> _Image sets with object changes_

= = = =

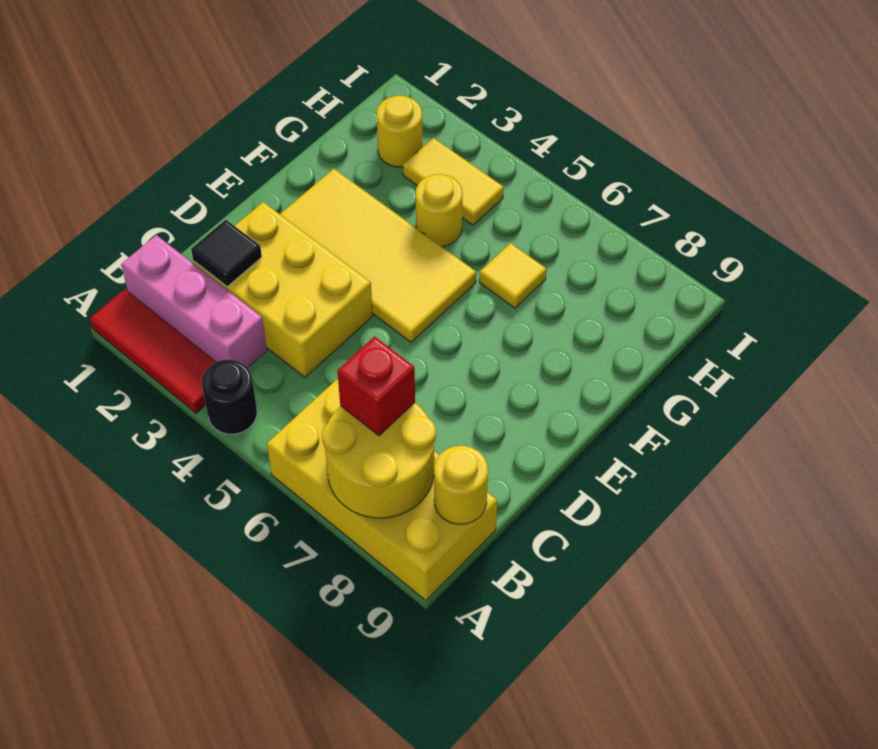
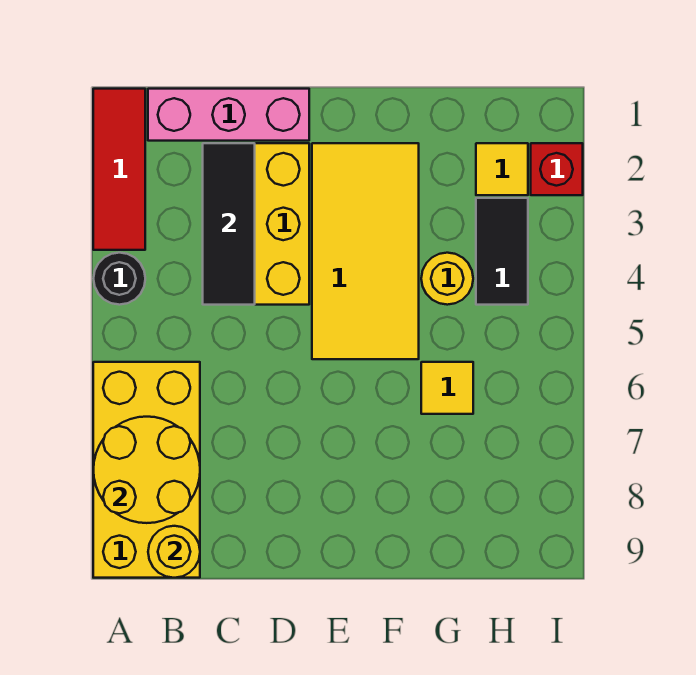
pink brick B1:B3 level 1 -> pink brick B1:D1 level 1
red brick B7 level 3 -> red brick I2 level 1
black tile C2 level 2 -> black tile C2:C4 level 2
yellow round brick H2 level 1 -> yellow tile H2 level 1
yellow tile H3:H4 level 1 -> black tile H3:H4 level 1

= = = =

> _WHAT IS EXPECTED_
All records above are to be printed exactly, minus the pictures they contain.

> _ANSWER AREA_
pink brick B1:B3 level 1 -> pink brick B1:D1 level 1
red brick B7 level 3 -> red brick I2 level 1
black tile C2 level 2 -> black tile C2:C4 level 2
yellow round brick H2 level 1 -> yellow tile H2 level 1
yellow tile H3:H4 level 1 -> black tile H3:H4 level 1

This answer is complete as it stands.